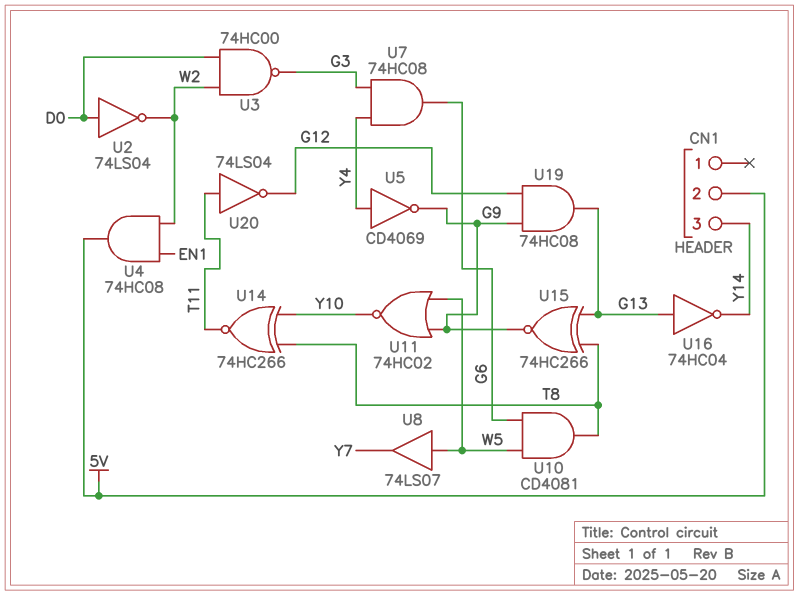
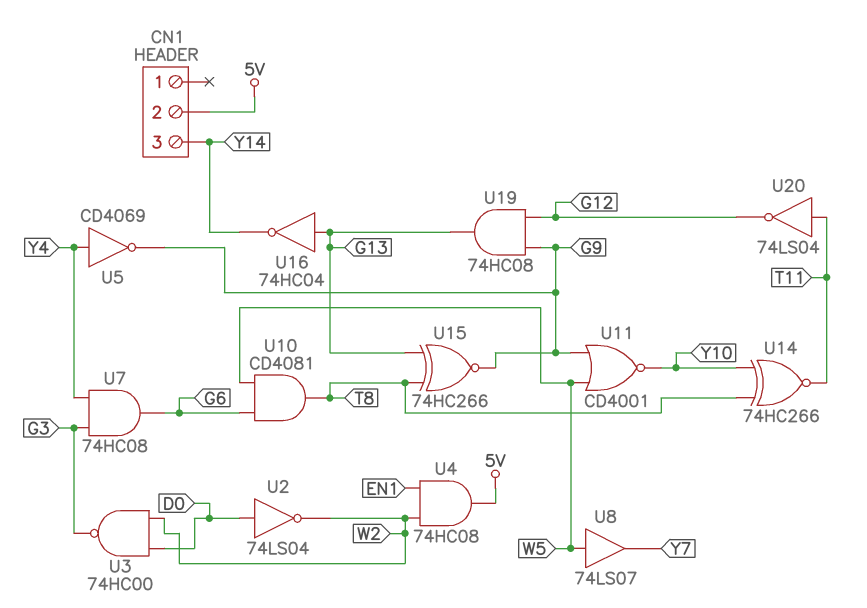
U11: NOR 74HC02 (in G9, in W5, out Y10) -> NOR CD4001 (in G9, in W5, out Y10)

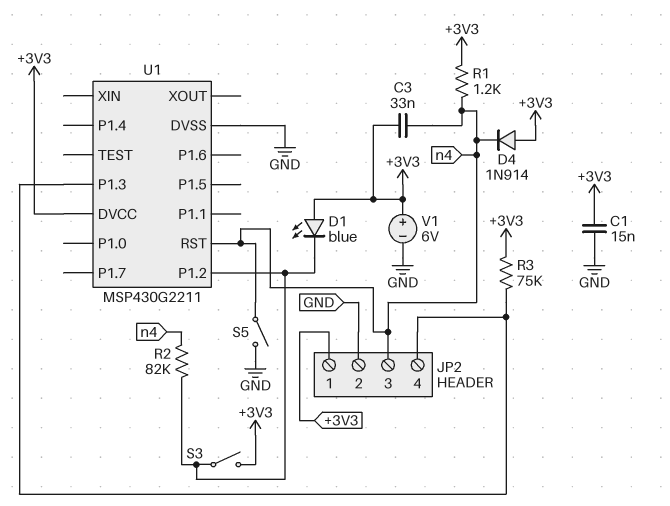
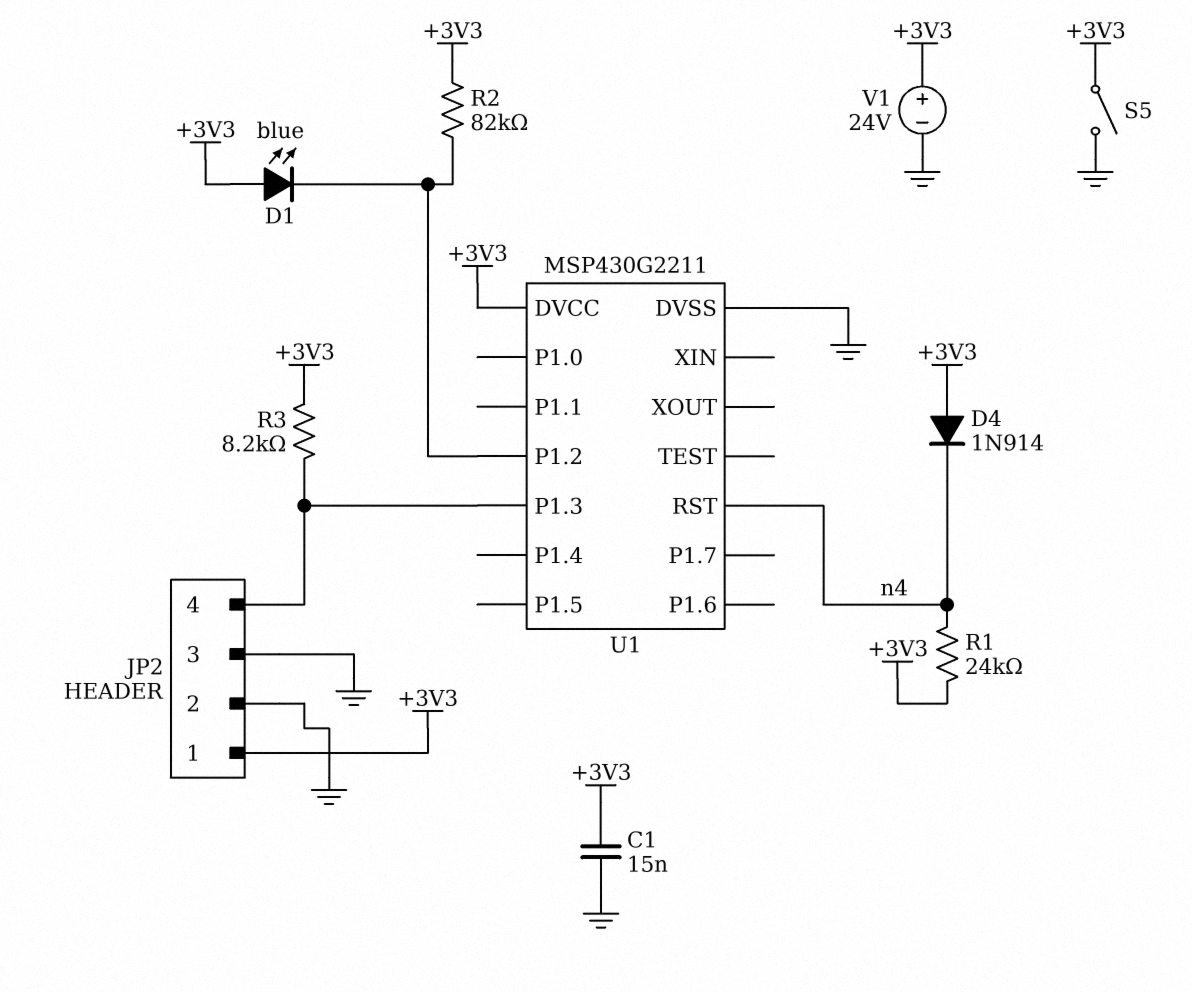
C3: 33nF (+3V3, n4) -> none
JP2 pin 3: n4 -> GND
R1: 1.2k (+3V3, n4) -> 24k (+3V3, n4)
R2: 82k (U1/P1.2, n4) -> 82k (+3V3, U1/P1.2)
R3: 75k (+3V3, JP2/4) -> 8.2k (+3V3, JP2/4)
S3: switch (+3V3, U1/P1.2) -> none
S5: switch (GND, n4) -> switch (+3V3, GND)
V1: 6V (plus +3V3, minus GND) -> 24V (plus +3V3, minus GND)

Work order: Would you return all the data exactly as given, minus the pictures?

Written answer:
U11: NOR 74HC02 (in G9, in W5, out Y10) -> NOR CD4001 (in G9, in W5, out Y10)

C3: 33nF (+3V3, n4) -> none
JP2 pin 3: n4 -> GND
R1: 1.2k (+3V3, n4) -> 24k (+3V3, n4)
R2: 82k (U1/P1.2, n4) -> 82k (+3V3, U1/P1.2)
R3: 75k (+3V3, JP2/4) -> 8.2k (+3V3, JP2/4)
S3: switch (+3V3, U1/P1.2) -> none
S5: switch (GND, n4) -> switch (+3V3, GND)
V1: 6V (plus +3V3, minus GND) -> 24V (plus +3V3, minus GND)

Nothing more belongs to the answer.